== ENTRIES PROVIDED ==

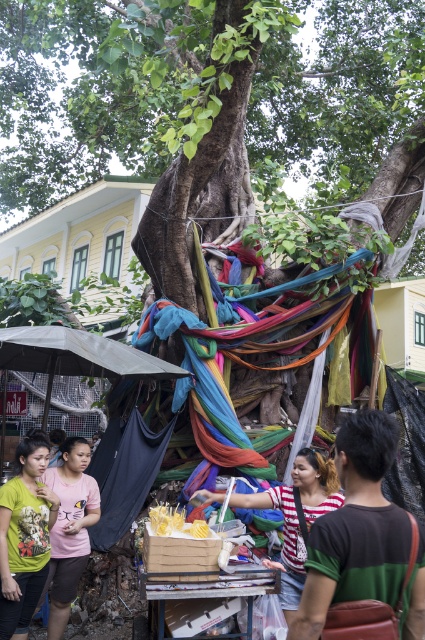
Question: In this image, where is green printed t-shirt at lower left located relative to pink matte t-shirt at center?

Choices:
 (A) above
 (B) below

Answer: (A)

Question: From the image, what is the correct spatial relationship of green printed t-shirt at lower left in relation to pink matte t-shirt at center?

Choices:
 (A) above
 (B) below

Answer: (A)

Question: In this image, where is gray fabric canopy at lower left located relative to striped fabric at center?

Choices:
 (A) above
 (B) below

Answer: (A)

Question: Which object is the farthest from the gray fabric canopy at lower left?

Choices:
 (A) pink matte t-shirt at center
 (B) green printed t-shirt at lower left
 (C) striped fabric stall at lower right
 (D) striped fabric at center

Answer: (C)

Question: Which of the following is the closest to the observer?

Choices:
 (A) striped fabric at center
 (B) pink matte t-shirt at center
 (C) gray fabric canopy at lower left
 (D) striped fabric stall at lower right

Answer: (D)

Question: Which object is positioned farthest from the green printed t-shirt at lower left?

Choices:
 (A) pink matte t-shirt at center
 (B) striped fabric at center

Answer: (B)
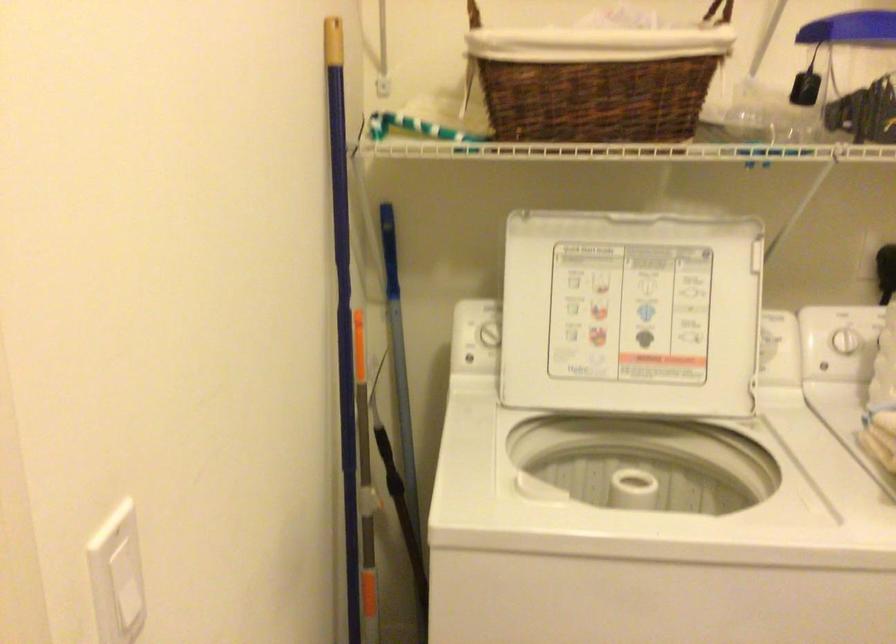
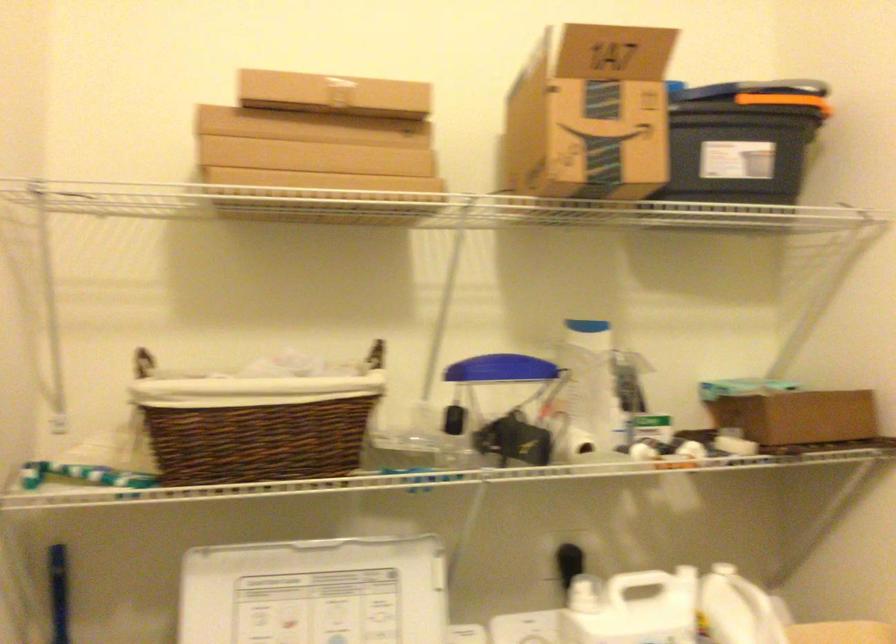
First-person continuous shooting, in which direction is the camera rotating?

The rotation direction of the camera is right-up.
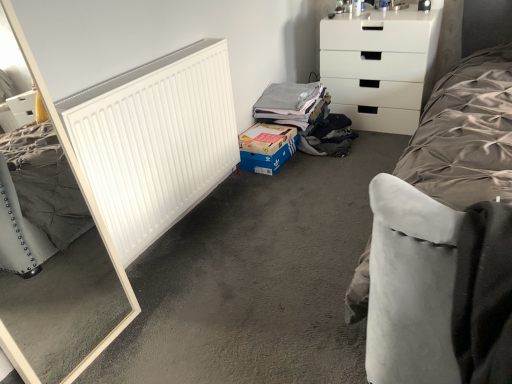
Question: Does smooth gray carpet at center turn towards white matte radiator at left?

Choices:
 (A) yes
 (B) no

Answer: (B)

Question: Is smooth gray carpet at center to the left of white matte radiator at left from the viewer's perspective?

Choices:
 (A) no
 (B) yes

Answer: (A)

Question: From a real-world perspective, is smooth gray carpet at center on white matte radiator at left?

Choices:
 (A) no
 (B) yes

Answer: (A)

Question: Is white matte radiator at left located within smooth gray carpet at center?

Choices:
 (A) yes
 (B) no

Answer: (B)

Question: Does smooth gray carpet at center have a larger size compared to white matte radiator at left?

Choices:
 (A) yes
 (B) no

Answer: (A)

Question: Is white glossy chest of drawers at upper right in front of or behind cardboard box at lower center in the image?

Choices:
 (A) front
 (B) behind

Answer: (A)

Question: From a real-world perspective, is white glossy chest of drawers at upper right above or below cardboard box at lower center?

Choices:
 (A) above
 (B) below

Answer: (A)

Question: Would you say white glossy chest of drawers at upper right is to the left or to the right of cardboard box at lower center in the picture?

Choices:
 (A) right
 (B) left

Answer: (A)

Question: Is white glossy chest of drawers at upper right spatially inside cardboard box at lower center, or outside of it?

Choices:
 (A) outside
 (B) inside

Answer: (A)

Question: Is smooth gray carpet at center spatially inside white glossy chest of drawers at upper right, or outside of it?

Choices:
 (A) outside
 (B) inside

Answer: (A)

Question: From a real-world perspective, is smooth gray carpet at center positioned above or below white glossy chest of drawers at upper right?

Choices:
 (A) above
 (B) below

Answer: (B)

Question: Looking at their shapes, would you say smooth gray carpet at center is wider or thinner than white glossy chest of drawers at upper right?

Choices:
 (A) wide
 (B) thin

Answer: (A)

Question: Considering the positions of point (282, 365) and point (345, 66), is point (282, 365) closer or farther from the camera than point (345, 66)?

Choices:
 (A) farther
 (B) closer

Answer: (B)

Question: Is smooth gray carpet at center spatially inside cardboard box at lower center, or outside of it?

Choices:
 (A) inside
 (B) outside

Answer: (B)

Question: From their relative heights in the image, would you say smooth gray carpet at center is taller or shorter than cardboard box at lower center?

Choices:
 (A) tall
 (B) short

Answer: (B)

===

PROBLEM TO WORK ON: Identify every line in the rows above that contains the word "this" and copy each such line in full. Case counts, so match the letters in the same case.

RESULT OF THE TASK:
Question: In this image, where is green printed t-shirt at lower left located relative to pink matte t-shirt at center?
Question: In this image, where is gray fabric canopy at lower left located relative to striped fabric at center?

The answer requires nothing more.